┌──
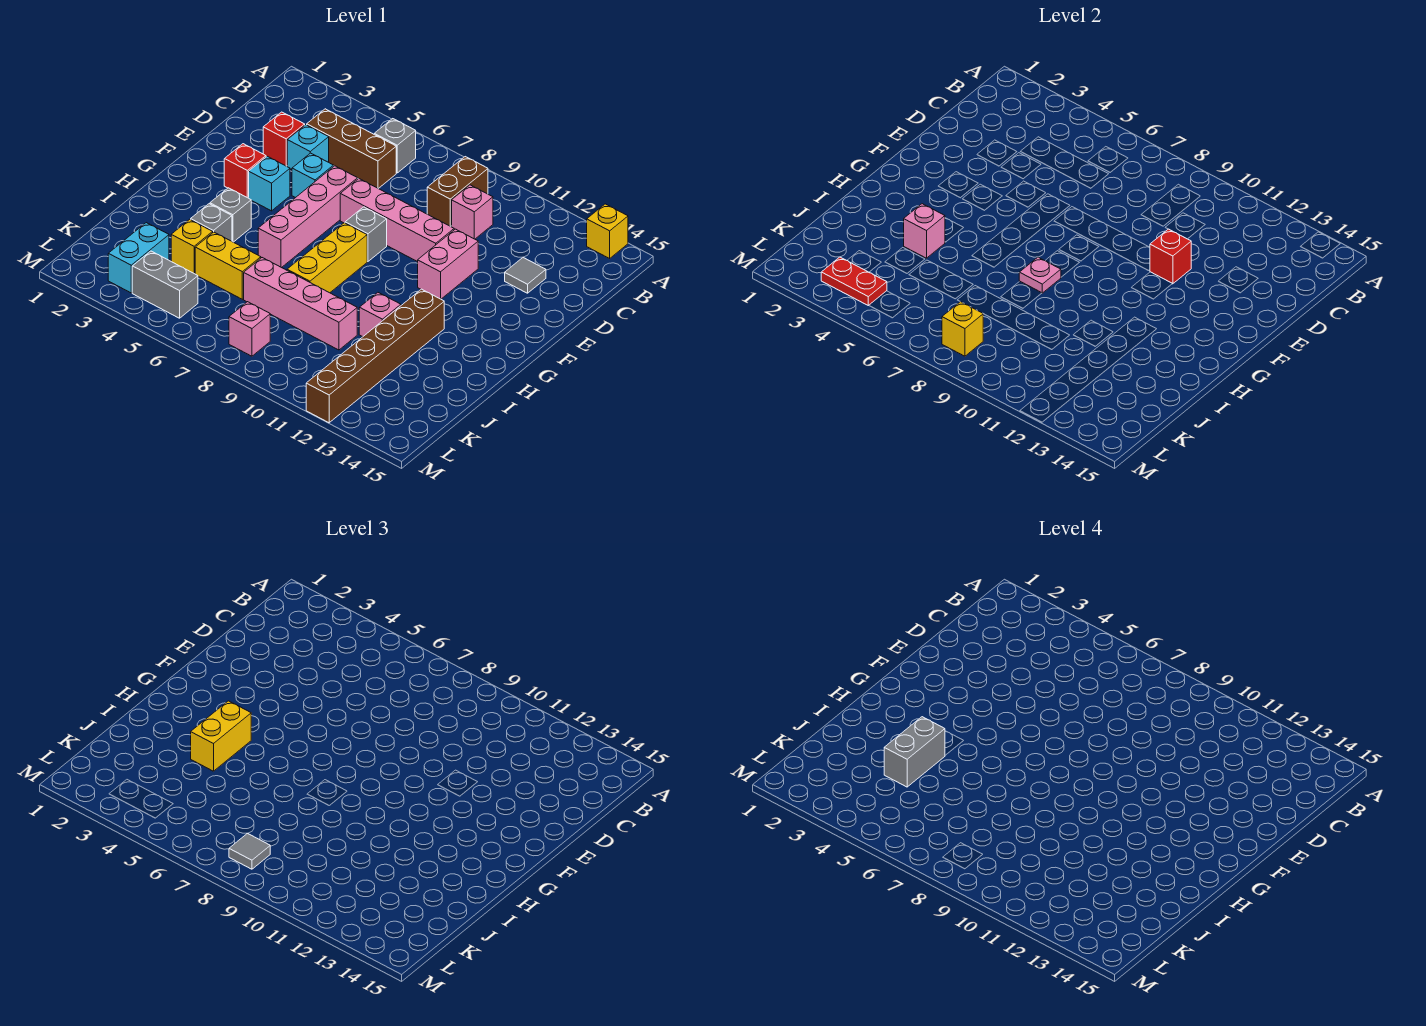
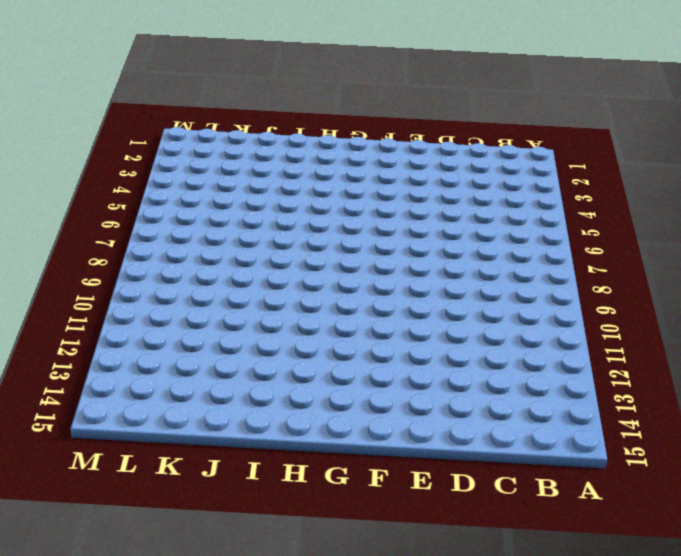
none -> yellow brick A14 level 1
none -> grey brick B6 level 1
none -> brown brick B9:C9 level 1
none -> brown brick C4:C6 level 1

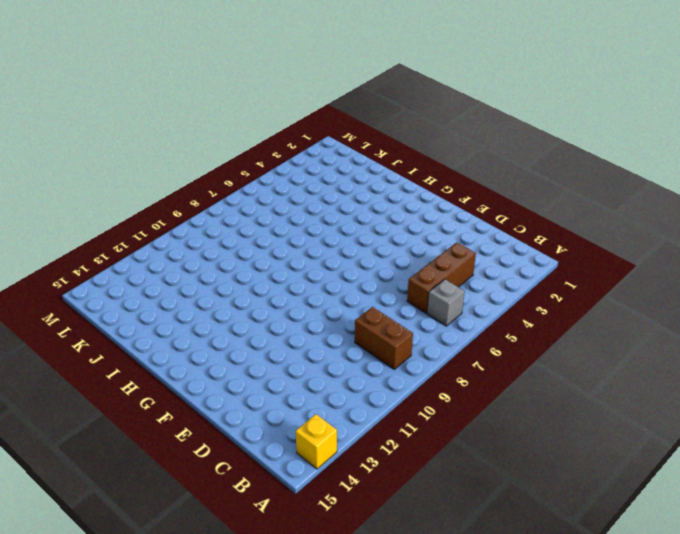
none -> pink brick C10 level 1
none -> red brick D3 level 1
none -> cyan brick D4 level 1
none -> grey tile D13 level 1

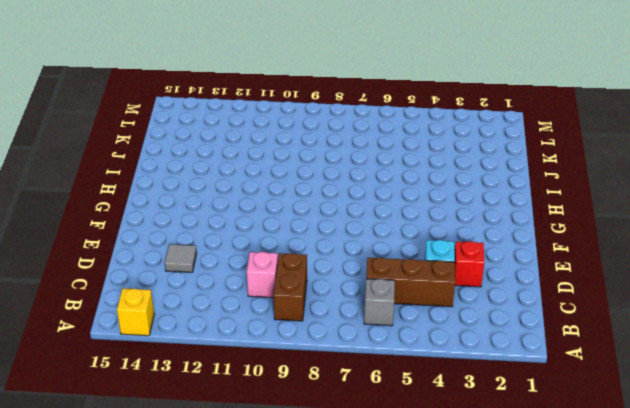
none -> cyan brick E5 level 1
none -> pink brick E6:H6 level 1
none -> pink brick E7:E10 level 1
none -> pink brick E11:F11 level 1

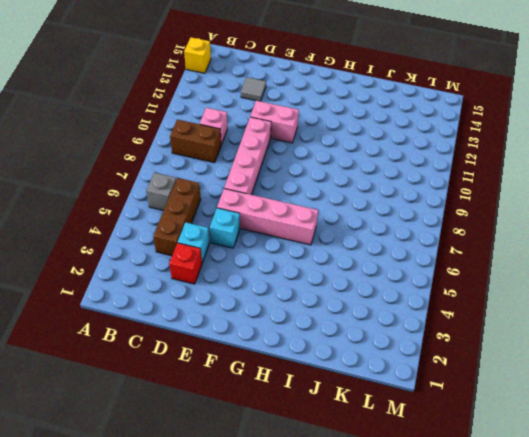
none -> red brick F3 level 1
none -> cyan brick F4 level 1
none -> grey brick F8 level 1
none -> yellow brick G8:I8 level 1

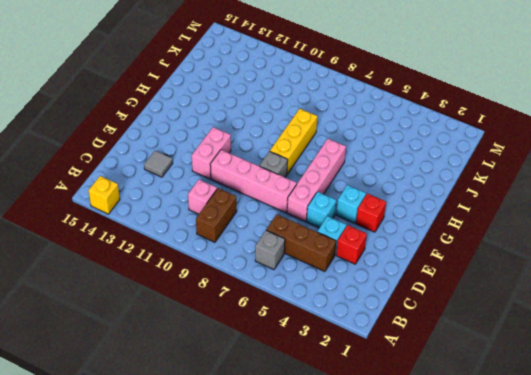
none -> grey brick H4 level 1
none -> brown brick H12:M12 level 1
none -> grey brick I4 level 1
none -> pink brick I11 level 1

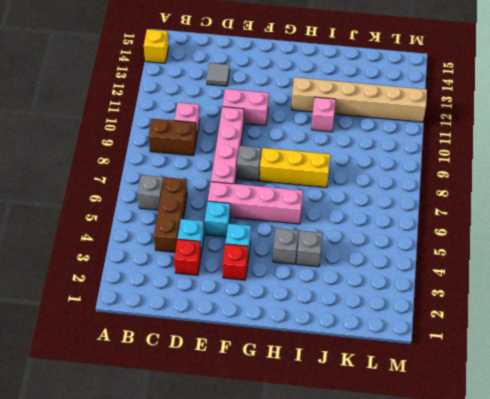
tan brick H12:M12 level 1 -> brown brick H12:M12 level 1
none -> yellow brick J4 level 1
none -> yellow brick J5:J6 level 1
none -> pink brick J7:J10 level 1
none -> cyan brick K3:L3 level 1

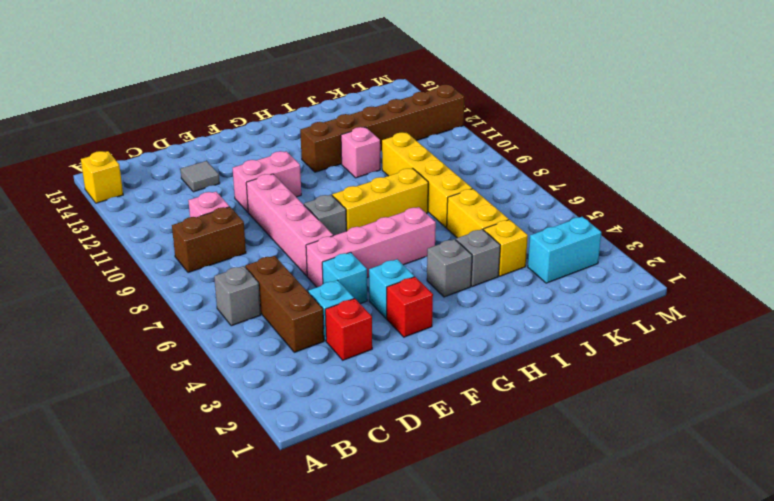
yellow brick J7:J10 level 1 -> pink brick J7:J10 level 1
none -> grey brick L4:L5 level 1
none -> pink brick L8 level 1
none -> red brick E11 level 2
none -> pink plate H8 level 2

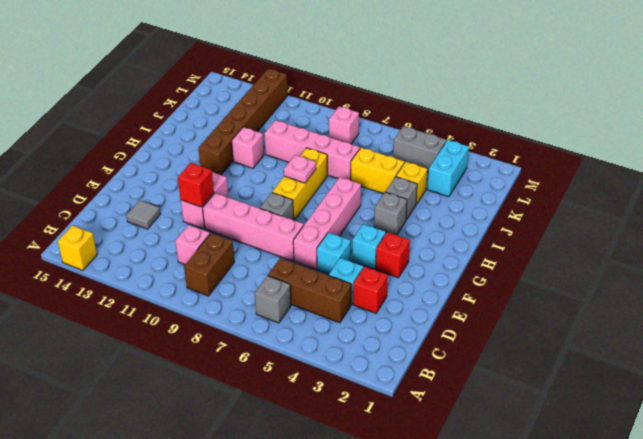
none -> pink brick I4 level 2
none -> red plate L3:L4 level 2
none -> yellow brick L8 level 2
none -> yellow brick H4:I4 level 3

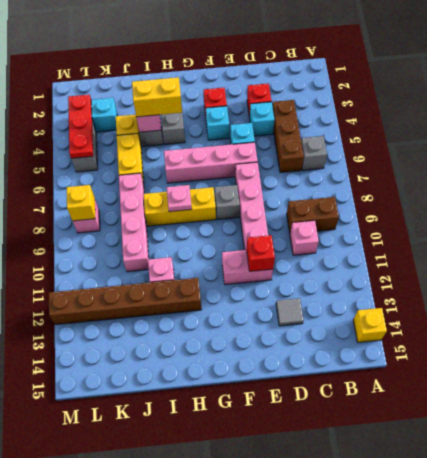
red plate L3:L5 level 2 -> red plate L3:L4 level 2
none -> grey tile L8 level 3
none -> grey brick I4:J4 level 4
└──
If the records contain pictures, skip them, and transcribe exactly every line from the one with "none -> yellow brick L8 level 2" through the last line.

- _Reply to the exercise_:
none -> yellow brick L8 level 2
none -> yellow brick H4:I4 level 3

red plate L3:L5 level 2 -> red plate L3:L4 level 2
none -> grey tile L8 level 3
none -> grey brick I4:J4 level 4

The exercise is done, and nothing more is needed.